Return the lines below that contain "book".

→ **Source material**
%%

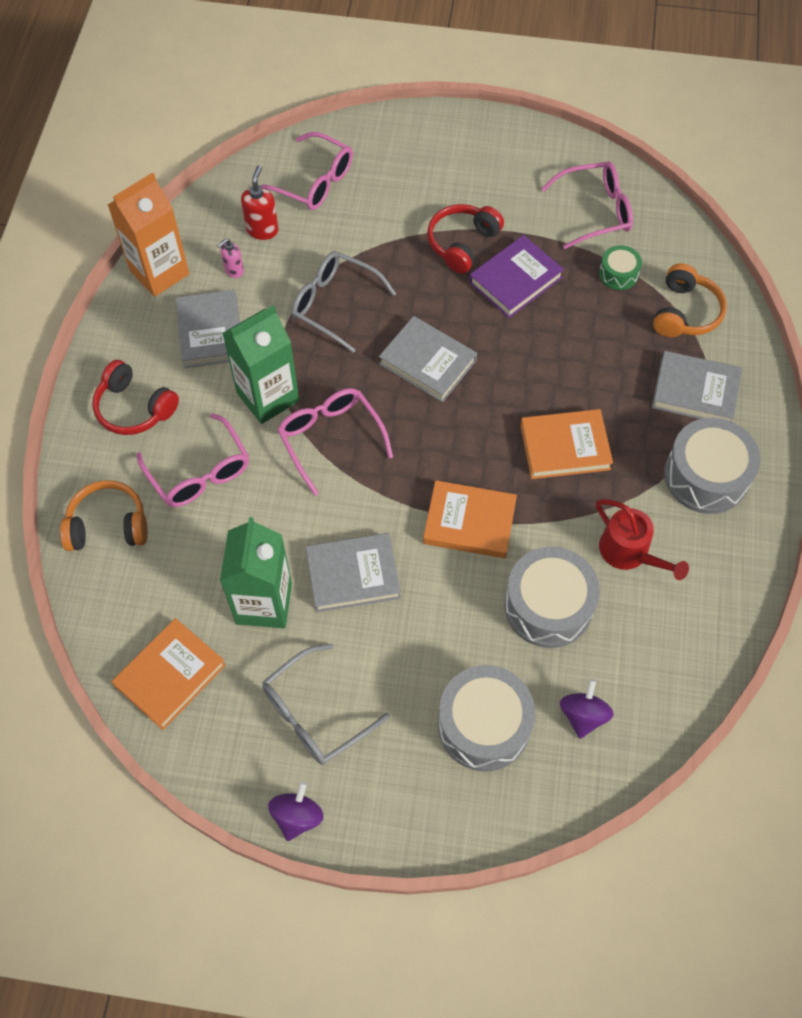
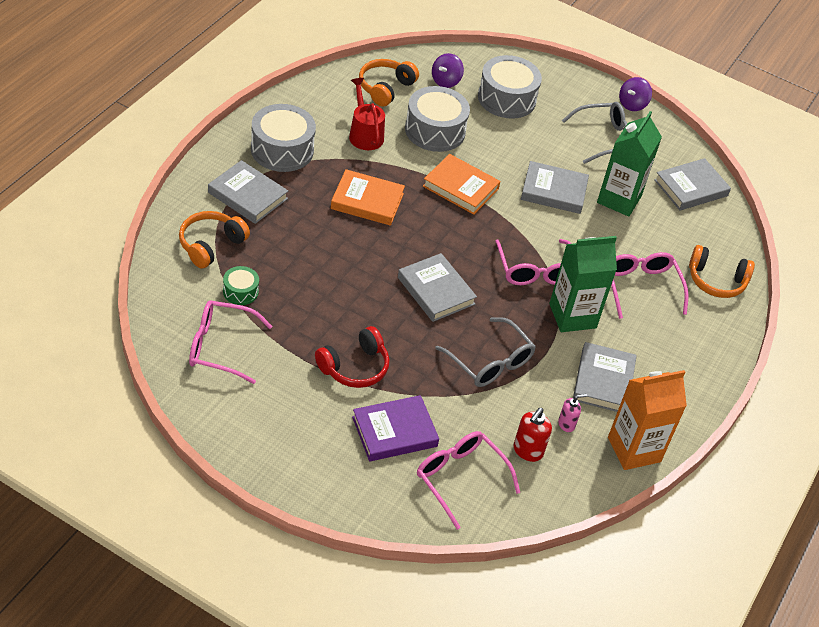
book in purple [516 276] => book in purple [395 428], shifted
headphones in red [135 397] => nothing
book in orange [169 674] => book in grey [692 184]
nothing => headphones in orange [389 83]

%%

→ **Result for this task**
book in purple [516 276] => book in purple [395 428], shifted
book in orange [169 674] => book in grey [692 184]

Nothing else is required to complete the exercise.